**ENTRIES PROVIDED:**
•••••
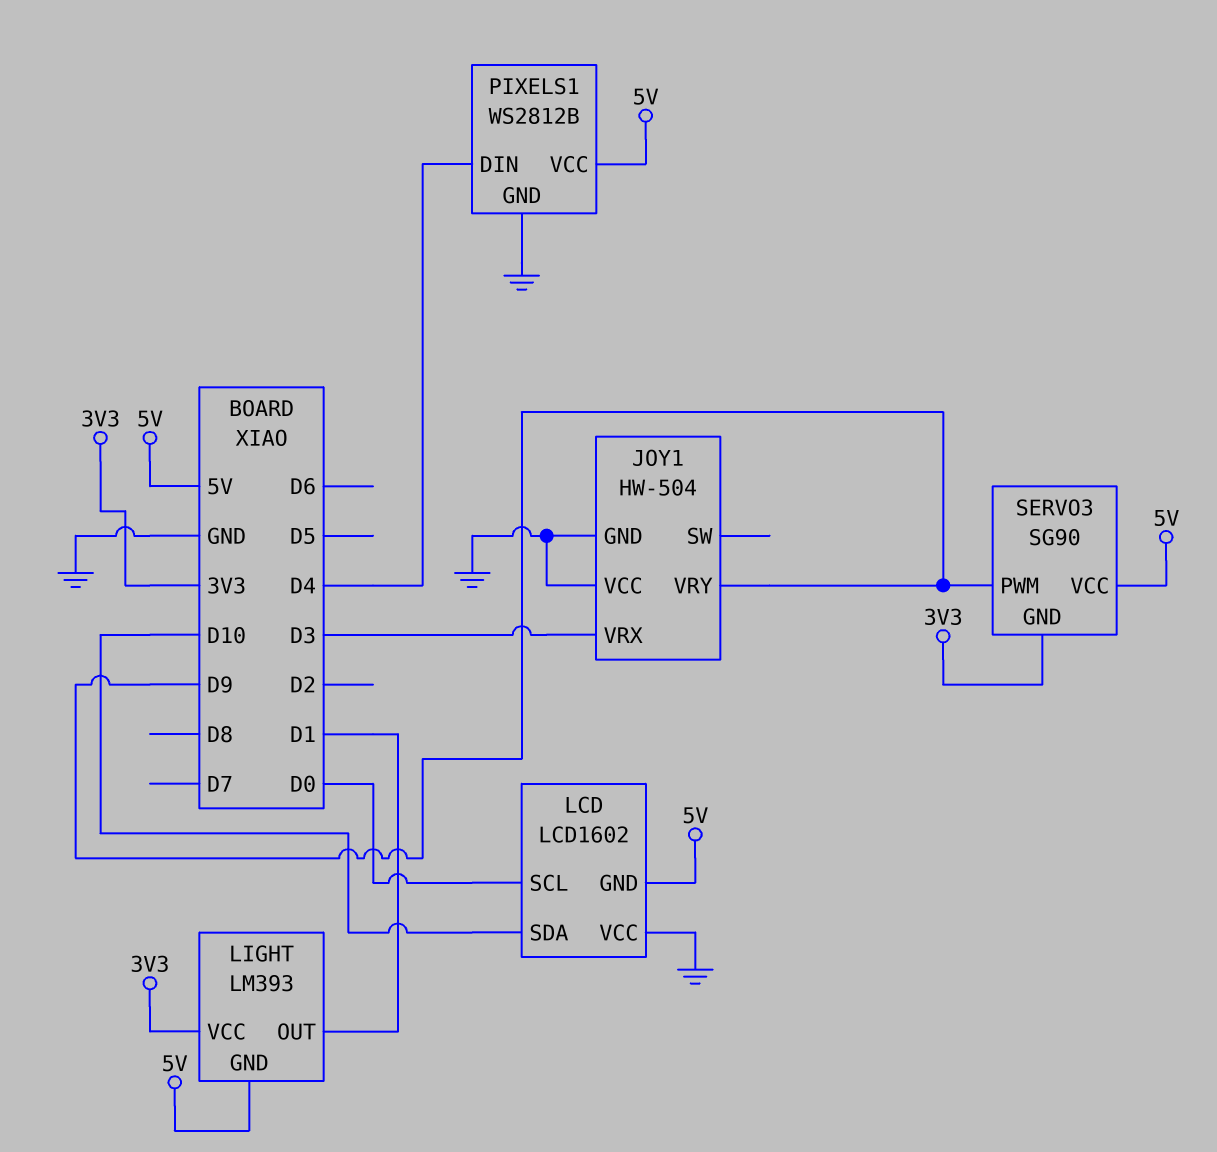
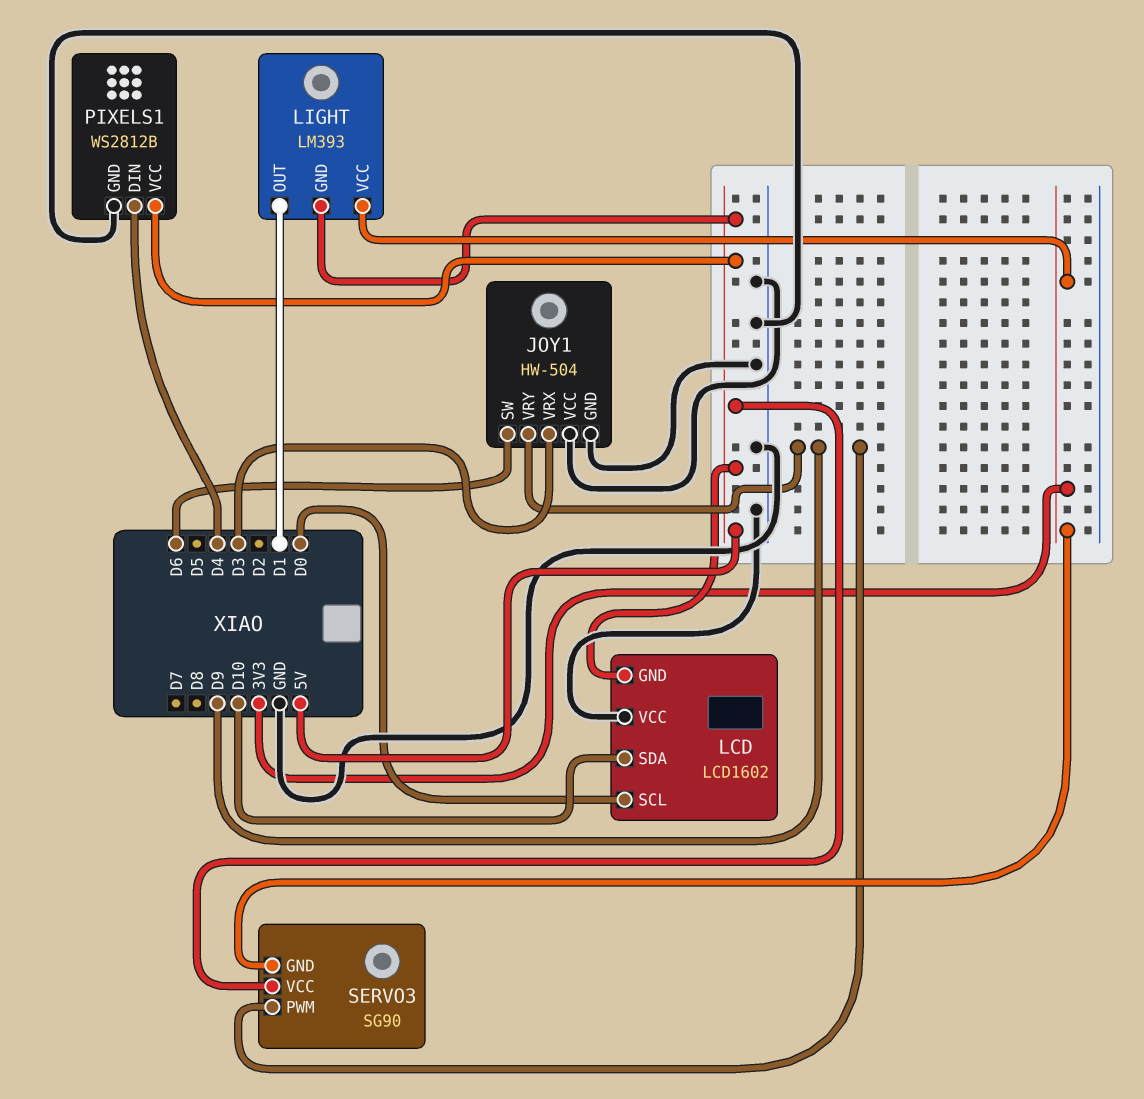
JOY1 pin SW: none -> D6

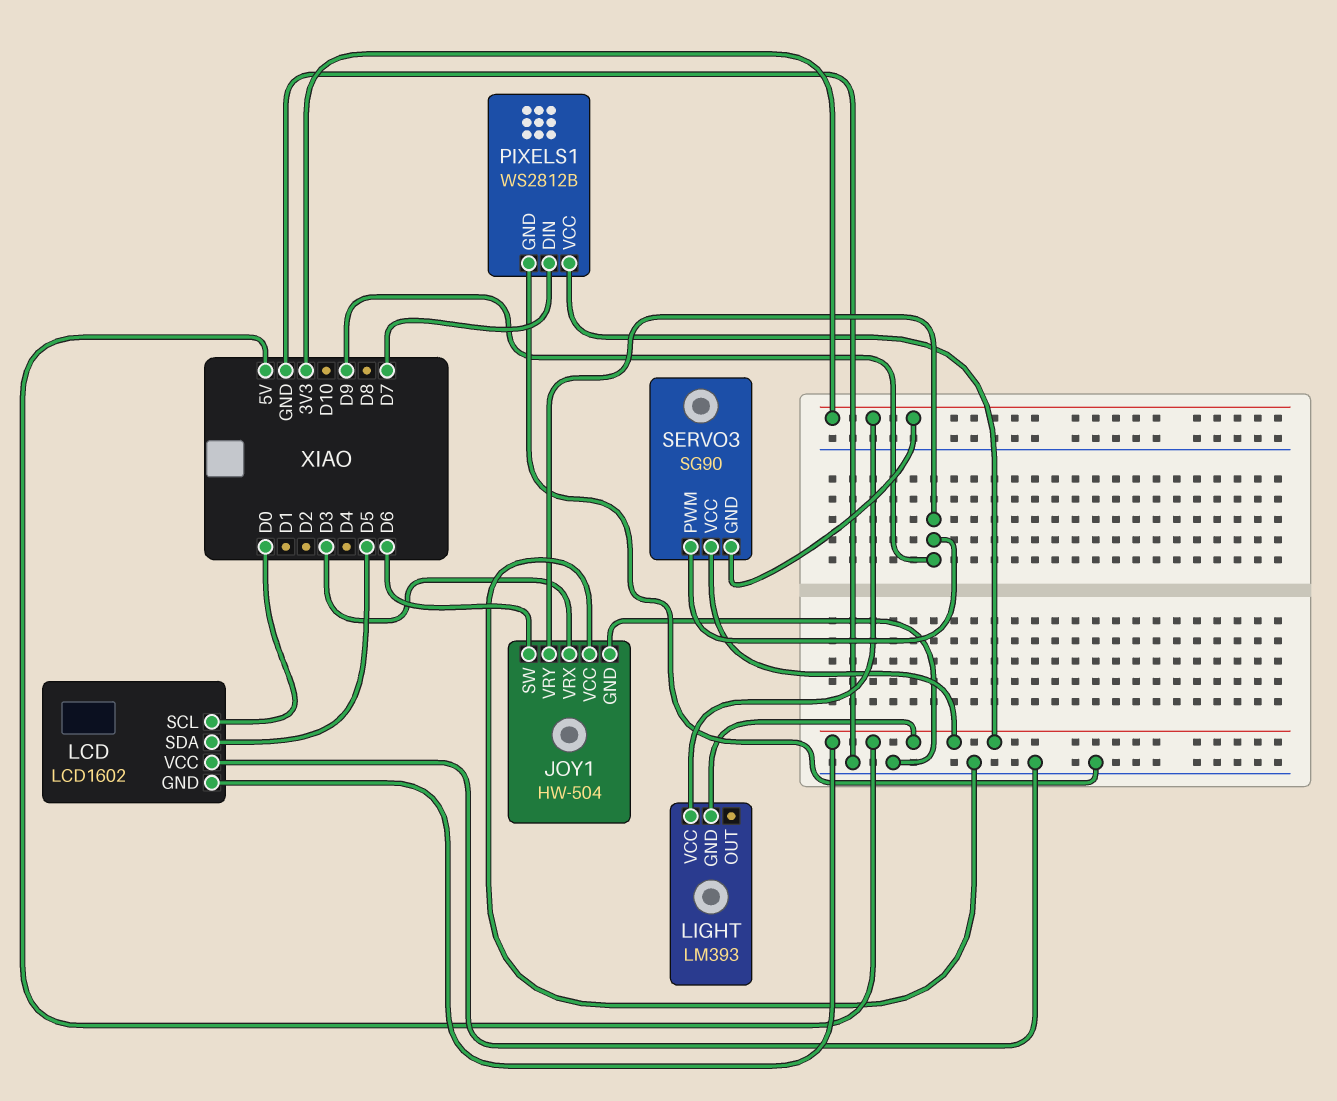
LCD pin SDA: D10 -> D5
LIGHT pin OUT: D1 -> none
PIXELS1 pin DIN: D4 -> D7

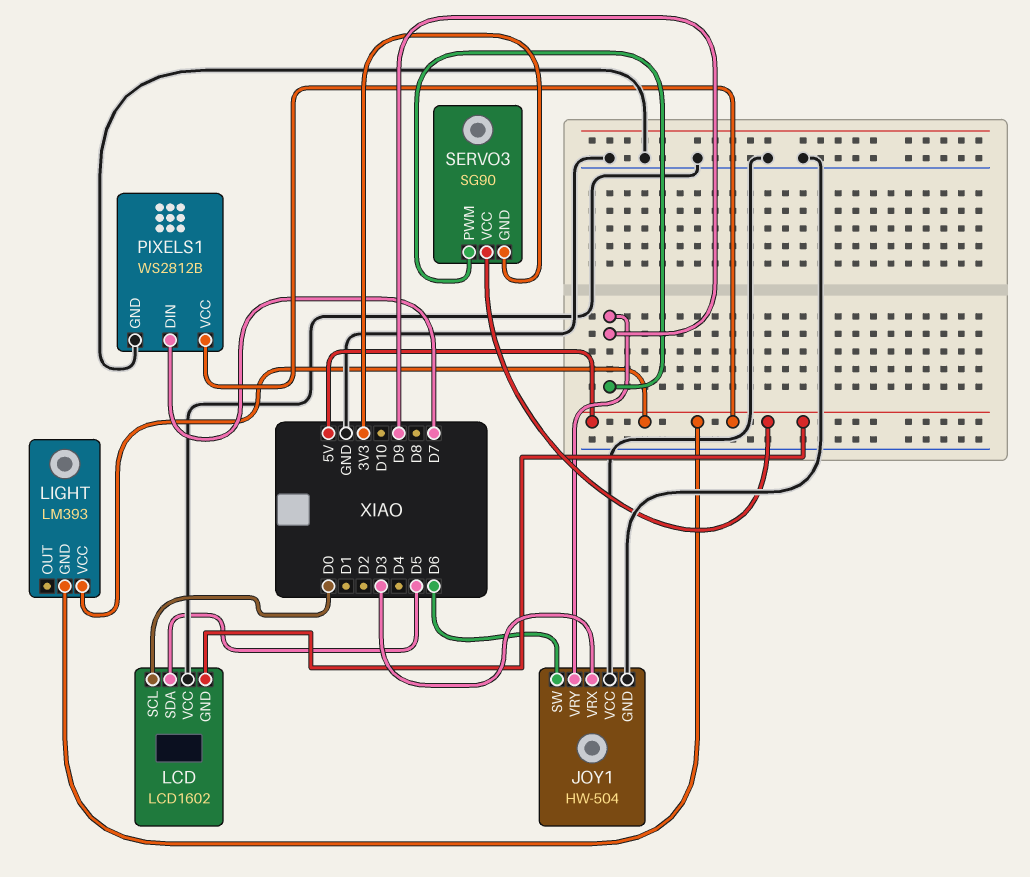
LIGHT pin VCC: 3V3 -> 5V

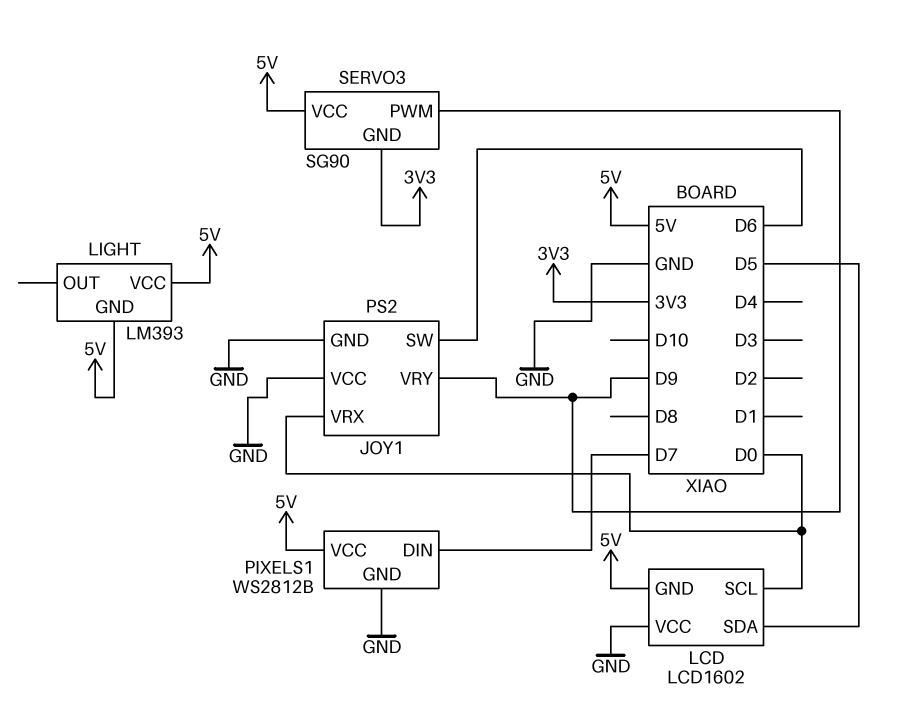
JOY1: HW-504 -> PS2
JOY1 pin VRX: D3 -> D0

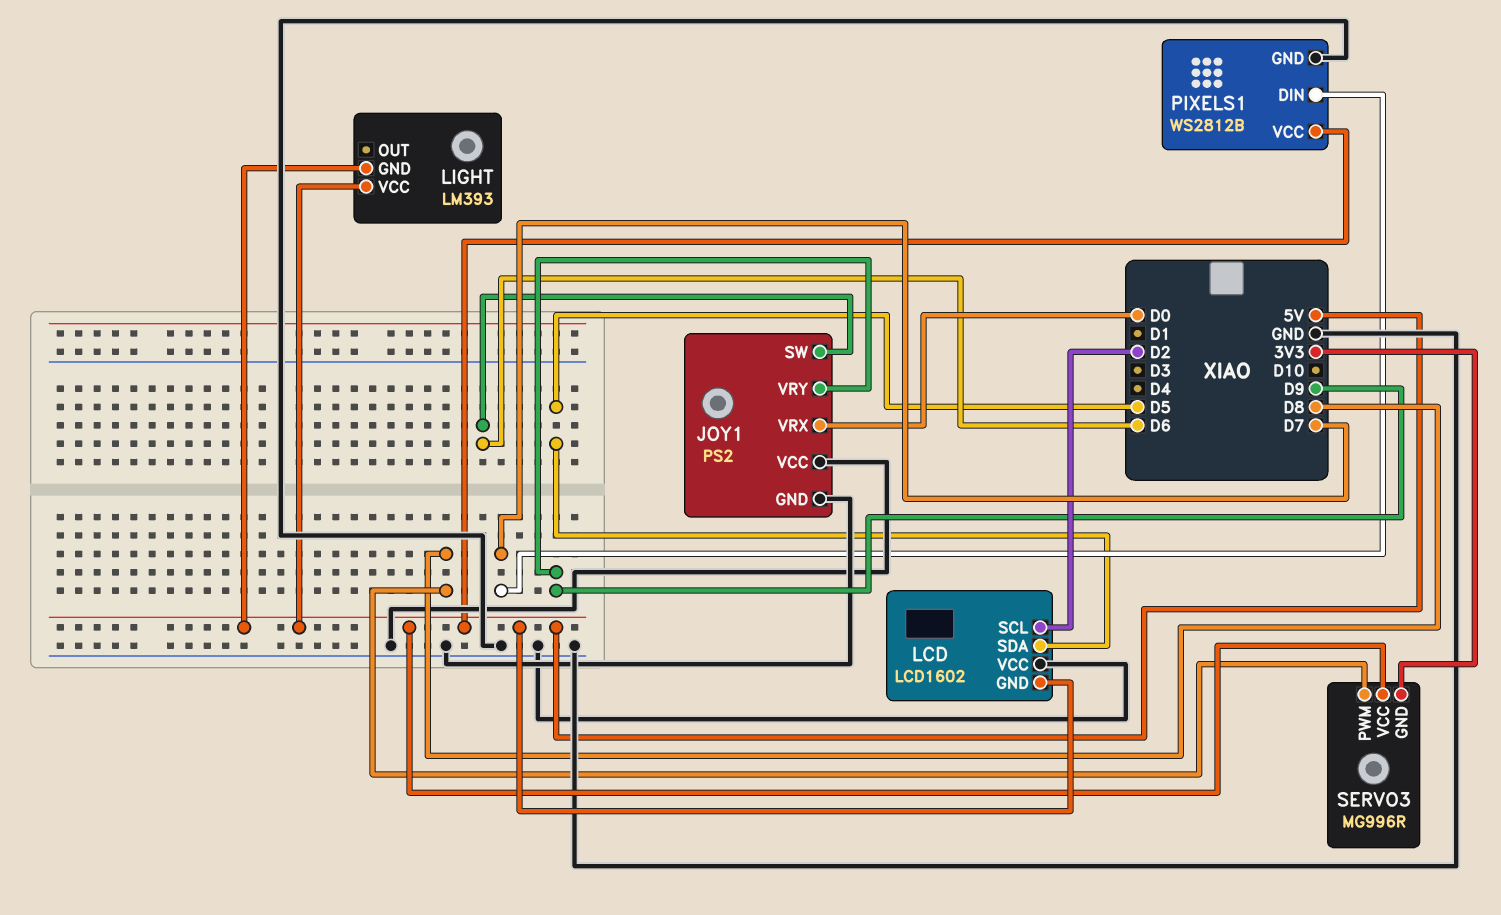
LCD pin SCL: D0 -> D2
SERVO3: SG90 -> MG996R
SERVO3 pin PWM: D9 -> D8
•••••
**EXERCISE DESCRIPTION:** The line with "LIGHT pin VCC: 3V3 -> 5V" marks the start, and the last line of the material marks the end. Reproduce exactly those two lines and every line between them, without the pictures.

**WRITTEN ANSWER:**
LIGHT pin VCC: 3V3 -> 5V

JOY1: HW-504 -> PS2
JOY1 pin VRX: D3 -> D0

LCD pin SCL: D0 -> D2
SERVO3: SG90 -> MG996R
SERVO3 pin PWM: D9 -> D8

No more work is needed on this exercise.